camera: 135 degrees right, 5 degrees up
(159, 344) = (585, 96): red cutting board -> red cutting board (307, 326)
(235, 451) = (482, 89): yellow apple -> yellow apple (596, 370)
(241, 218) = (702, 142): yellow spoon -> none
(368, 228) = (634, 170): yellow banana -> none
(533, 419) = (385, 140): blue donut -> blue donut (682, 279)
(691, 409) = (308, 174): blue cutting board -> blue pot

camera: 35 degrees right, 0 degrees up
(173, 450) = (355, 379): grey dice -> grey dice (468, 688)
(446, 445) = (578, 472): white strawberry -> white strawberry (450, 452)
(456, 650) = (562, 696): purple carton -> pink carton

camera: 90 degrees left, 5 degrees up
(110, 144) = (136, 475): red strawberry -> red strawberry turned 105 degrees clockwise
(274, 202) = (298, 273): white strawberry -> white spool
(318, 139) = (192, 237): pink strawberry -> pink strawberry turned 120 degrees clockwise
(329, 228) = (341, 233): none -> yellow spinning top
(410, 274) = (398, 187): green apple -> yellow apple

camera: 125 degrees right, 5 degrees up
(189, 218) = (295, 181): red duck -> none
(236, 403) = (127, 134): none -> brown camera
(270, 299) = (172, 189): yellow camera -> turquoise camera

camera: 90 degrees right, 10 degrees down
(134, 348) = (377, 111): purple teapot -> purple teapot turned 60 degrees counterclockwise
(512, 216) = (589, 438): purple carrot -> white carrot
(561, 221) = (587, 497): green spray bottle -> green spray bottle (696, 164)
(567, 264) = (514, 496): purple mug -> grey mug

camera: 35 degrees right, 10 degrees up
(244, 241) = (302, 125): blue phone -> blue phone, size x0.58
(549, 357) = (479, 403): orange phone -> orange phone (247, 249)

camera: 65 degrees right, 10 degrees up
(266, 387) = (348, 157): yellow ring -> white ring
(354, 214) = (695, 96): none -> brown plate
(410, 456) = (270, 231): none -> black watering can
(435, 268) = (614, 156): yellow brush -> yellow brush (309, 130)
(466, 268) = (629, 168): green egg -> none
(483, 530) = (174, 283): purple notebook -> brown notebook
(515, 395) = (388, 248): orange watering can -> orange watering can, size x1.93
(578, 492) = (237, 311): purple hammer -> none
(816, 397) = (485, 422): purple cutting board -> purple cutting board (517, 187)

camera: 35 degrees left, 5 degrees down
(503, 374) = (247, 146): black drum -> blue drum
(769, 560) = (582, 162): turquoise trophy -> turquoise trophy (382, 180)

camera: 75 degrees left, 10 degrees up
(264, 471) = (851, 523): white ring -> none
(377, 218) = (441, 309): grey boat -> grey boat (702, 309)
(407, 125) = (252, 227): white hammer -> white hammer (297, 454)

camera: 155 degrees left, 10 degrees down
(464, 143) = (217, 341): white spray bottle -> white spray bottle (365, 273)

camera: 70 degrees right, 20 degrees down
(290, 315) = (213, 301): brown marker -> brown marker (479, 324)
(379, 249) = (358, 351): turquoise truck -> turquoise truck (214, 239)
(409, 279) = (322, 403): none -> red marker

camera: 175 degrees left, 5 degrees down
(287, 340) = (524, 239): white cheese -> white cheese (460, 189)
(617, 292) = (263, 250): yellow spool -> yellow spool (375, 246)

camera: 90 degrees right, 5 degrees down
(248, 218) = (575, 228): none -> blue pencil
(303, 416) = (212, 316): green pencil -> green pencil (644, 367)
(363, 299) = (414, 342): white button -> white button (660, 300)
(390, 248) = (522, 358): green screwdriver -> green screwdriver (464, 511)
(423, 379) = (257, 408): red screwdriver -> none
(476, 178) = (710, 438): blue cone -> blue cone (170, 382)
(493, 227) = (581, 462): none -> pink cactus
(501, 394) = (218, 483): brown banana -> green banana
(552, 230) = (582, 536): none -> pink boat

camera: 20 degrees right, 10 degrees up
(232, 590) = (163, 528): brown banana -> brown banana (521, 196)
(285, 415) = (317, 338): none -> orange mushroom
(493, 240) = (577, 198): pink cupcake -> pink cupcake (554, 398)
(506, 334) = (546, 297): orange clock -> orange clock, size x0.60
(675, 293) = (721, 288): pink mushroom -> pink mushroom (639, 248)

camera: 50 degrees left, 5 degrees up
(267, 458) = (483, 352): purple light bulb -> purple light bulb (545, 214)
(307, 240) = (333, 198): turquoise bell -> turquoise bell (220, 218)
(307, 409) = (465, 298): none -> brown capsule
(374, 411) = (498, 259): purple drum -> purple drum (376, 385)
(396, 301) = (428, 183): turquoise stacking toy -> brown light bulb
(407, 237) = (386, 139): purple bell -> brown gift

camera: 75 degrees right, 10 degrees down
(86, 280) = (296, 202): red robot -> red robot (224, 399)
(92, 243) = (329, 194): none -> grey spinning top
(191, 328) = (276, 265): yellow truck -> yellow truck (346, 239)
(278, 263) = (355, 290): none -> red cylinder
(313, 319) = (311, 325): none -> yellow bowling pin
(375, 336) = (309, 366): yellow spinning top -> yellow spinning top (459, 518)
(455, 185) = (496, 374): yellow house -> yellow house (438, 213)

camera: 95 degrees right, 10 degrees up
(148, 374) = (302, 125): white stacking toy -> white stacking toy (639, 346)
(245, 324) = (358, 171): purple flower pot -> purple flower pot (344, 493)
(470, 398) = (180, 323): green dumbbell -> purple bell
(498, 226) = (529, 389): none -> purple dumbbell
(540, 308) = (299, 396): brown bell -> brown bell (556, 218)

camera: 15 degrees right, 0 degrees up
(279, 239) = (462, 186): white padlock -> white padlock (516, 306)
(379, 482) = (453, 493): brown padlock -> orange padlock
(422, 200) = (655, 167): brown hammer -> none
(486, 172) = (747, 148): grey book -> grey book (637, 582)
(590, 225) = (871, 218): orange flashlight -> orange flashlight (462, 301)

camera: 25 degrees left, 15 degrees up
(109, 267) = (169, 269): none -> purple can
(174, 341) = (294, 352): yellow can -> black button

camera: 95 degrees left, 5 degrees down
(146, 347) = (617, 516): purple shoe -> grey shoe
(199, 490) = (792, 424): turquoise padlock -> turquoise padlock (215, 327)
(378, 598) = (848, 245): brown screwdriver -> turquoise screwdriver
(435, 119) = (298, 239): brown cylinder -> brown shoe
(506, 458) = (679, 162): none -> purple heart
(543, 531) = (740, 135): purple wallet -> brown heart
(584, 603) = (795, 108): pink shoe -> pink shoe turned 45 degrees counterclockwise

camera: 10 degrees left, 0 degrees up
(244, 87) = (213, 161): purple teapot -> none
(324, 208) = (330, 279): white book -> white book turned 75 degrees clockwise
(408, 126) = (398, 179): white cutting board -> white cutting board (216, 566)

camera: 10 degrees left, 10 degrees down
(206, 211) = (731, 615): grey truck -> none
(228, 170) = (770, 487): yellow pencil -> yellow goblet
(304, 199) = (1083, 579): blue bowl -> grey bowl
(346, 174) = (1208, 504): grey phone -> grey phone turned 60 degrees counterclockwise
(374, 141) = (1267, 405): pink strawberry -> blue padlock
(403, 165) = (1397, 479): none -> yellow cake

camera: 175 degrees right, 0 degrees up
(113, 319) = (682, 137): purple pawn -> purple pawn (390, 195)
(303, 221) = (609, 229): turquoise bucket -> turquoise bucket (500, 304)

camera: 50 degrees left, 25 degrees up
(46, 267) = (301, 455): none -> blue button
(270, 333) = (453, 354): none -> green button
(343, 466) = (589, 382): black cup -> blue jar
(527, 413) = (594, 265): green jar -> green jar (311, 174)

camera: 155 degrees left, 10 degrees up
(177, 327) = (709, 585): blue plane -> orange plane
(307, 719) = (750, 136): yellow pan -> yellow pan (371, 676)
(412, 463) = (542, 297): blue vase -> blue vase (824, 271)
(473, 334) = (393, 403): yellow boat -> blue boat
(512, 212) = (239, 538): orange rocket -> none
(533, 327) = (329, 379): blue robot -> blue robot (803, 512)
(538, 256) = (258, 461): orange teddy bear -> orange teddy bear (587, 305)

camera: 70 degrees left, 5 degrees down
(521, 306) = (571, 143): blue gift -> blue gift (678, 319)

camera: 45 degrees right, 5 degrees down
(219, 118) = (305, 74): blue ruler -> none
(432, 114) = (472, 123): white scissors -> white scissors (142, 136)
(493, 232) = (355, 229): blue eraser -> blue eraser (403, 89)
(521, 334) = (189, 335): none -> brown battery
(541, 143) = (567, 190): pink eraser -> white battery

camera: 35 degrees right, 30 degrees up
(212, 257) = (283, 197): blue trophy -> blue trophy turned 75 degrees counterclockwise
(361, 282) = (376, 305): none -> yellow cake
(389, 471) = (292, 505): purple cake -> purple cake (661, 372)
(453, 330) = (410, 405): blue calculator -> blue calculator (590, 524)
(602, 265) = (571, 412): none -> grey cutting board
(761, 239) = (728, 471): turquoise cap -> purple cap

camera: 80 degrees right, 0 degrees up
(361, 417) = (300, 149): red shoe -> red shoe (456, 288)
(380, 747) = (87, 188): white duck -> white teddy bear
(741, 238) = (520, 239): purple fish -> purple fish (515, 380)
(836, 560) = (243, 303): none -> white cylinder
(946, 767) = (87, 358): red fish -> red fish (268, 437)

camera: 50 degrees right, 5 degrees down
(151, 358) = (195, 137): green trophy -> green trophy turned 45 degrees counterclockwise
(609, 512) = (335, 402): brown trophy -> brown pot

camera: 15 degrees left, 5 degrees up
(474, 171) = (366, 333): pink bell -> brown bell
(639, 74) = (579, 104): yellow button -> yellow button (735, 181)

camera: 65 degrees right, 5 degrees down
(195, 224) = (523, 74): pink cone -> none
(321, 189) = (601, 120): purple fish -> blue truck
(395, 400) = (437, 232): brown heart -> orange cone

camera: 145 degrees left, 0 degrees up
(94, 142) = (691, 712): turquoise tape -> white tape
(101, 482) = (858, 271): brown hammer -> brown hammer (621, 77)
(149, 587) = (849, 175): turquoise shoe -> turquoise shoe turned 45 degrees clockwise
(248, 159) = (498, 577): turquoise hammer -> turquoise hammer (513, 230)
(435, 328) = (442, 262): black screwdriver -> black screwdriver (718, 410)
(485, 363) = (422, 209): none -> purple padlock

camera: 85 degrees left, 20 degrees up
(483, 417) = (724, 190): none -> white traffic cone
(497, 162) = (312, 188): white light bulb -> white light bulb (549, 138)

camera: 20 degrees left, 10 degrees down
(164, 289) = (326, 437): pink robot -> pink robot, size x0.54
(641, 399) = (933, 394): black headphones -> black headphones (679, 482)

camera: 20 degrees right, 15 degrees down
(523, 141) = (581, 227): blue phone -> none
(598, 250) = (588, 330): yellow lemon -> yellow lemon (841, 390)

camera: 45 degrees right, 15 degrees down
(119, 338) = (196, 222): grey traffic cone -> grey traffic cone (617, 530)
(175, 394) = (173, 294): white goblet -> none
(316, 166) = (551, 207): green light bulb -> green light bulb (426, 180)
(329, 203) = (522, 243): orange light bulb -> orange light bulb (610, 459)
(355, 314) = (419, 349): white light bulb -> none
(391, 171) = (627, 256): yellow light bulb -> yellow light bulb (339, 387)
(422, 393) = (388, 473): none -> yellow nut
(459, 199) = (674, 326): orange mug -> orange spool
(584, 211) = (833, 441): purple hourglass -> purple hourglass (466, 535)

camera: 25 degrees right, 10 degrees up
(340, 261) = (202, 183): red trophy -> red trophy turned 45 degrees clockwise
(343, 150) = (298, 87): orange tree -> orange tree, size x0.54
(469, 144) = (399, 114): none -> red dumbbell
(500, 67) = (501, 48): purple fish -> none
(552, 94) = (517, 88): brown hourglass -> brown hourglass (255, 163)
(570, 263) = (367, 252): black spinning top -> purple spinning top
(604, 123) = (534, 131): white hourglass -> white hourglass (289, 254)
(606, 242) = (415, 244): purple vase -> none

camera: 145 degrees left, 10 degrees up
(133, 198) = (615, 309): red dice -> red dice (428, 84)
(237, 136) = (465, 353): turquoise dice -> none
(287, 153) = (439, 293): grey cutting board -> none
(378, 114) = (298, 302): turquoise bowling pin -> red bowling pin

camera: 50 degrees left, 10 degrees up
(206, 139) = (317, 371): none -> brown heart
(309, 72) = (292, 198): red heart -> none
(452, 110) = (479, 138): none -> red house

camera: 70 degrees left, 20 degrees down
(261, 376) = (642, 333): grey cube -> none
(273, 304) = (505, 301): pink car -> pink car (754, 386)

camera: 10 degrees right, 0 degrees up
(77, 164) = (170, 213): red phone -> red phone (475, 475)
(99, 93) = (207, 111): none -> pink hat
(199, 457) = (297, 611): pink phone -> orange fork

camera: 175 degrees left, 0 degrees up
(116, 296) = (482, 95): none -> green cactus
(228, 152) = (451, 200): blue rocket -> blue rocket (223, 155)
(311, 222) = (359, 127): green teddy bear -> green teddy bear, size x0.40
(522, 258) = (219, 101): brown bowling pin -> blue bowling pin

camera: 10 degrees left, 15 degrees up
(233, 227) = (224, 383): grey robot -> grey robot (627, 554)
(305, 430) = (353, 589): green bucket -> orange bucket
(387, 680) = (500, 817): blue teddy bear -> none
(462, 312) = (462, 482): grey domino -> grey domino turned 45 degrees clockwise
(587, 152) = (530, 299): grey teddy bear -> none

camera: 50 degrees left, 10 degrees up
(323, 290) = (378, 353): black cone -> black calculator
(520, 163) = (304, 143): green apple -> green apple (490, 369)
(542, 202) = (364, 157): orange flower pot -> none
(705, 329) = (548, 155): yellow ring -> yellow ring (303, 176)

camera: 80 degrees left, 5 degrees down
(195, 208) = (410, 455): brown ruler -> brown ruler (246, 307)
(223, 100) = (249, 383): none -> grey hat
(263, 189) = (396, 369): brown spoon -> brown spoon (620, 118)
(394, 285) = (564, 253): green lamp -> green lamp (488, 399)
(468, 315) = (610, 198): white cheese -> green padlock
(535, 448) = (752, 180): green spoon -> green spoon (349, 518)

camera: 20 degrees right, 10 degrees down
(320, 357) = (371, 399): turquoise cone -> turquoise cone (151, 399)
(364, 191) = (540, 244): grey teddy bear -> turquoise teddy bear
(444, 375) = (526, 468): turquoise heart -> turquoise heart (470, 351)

EXERCISE OBJECTIVE:
Search the data for the string "duck" and copy out every line where it is found.

SOLUTION TO THE PROBLEM:
(189, 218) = (295, 181): red duck -> none
(380, 747) = (87, 188): white duck -> white teddy bear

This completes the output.